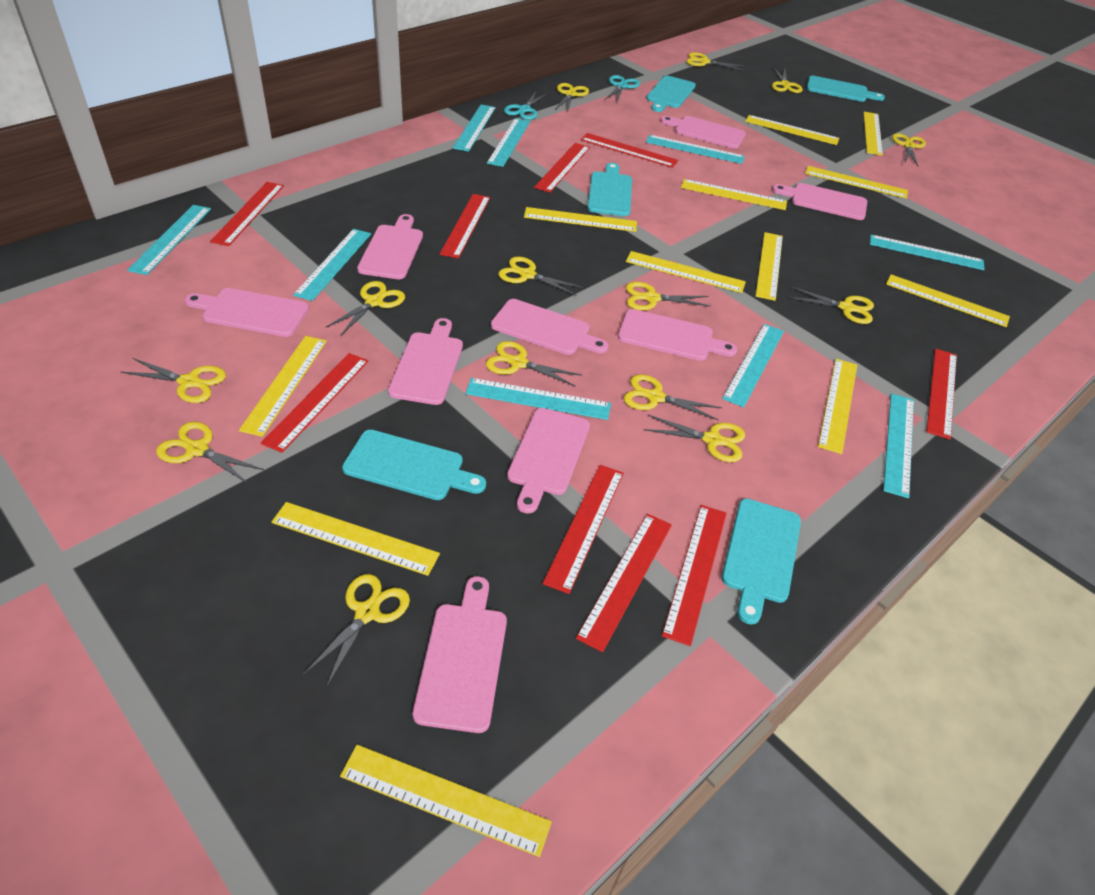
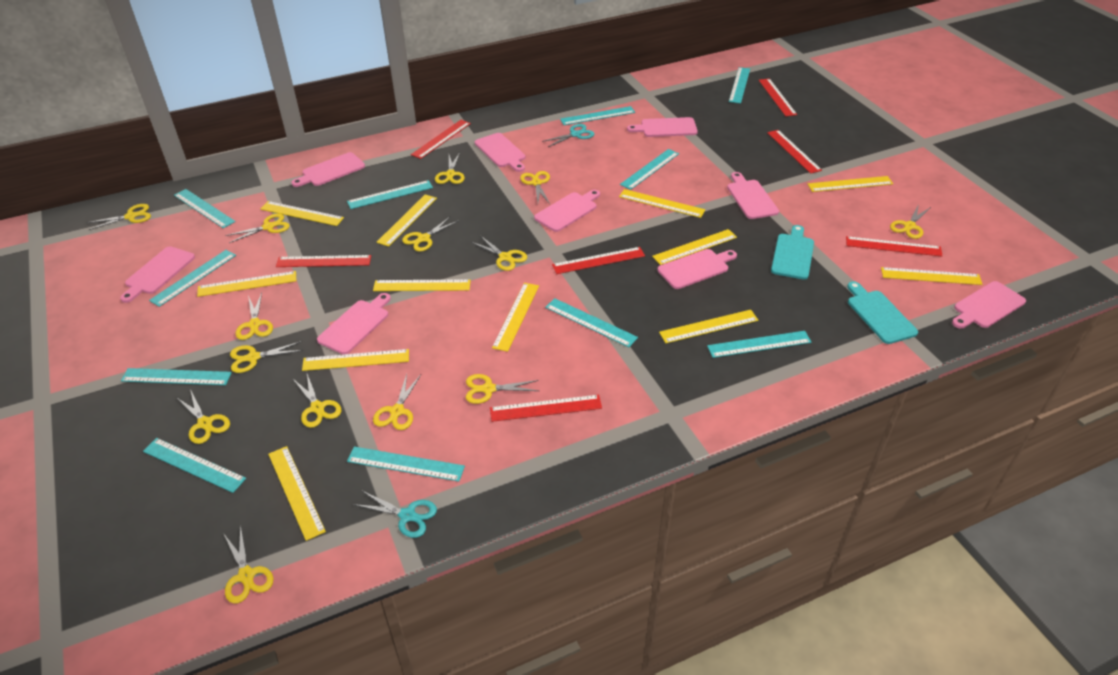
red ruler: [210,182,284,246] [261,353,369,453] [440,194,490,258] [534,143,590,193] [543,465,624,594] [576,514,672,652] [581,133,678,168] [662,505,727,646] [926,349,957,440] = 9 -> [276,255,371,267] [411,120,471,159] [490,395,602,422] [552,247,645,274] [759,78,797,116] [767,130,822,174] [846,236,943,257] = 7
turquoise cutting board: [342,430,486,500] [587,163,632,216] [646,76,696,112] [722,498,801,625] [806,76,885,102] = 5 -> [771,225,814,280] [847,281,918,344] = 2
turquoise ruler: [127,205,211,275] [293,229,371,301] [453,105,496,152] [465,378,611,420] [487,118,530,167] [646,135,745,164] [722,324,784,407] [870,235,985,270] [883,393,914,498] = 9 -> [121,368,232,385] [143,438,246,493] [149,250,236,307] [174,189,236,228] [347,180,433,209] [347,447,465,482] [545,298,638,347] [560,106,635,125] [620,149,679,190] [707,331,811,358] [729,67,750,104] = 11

****************************************

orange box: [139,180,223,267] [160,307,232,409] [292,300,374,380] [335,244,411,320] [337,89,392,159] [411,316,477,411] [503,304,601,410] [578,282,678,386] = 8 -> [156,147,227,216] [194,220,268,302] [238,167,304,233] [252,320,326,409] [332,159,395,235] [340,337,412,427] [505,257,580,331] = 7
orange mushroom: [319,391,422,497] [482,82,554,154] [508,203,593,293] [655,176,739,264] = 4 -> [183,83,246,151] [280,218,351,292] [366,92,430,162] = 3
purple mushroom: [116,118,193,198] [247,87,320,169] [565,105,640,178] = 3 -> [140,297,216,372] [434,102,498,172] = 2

****************************************

**Required action**: Scan the data above, find each line with "turquoise", and copy it.

**Response area**:
turquoise cutting board: [342,430,486,500] [587,163,632,216] [646,76,696,112] [722,498,801,625] [806,76,885,102] = 5 -> [771,225,814,280] [847,281,918,344] = 2
turquoise ruler: [127,205,211,275] [293,229,371,301] [453,105,496,152] [465,378,611,420] [487,118,530,167] [646,135,745,164] [722,324,784,407] [870,235,985,270] [883,393,914,498] = 9 -> [121,368,232,385] [143,438,246,493] [149,250,236,307] [174,189,236,228] [347,180,433,209] [347,447,465,482] [545,298,638,347] [560,106,635,125] [620,149,679,190] [707,331,811,358] [729,67,750,104] = 11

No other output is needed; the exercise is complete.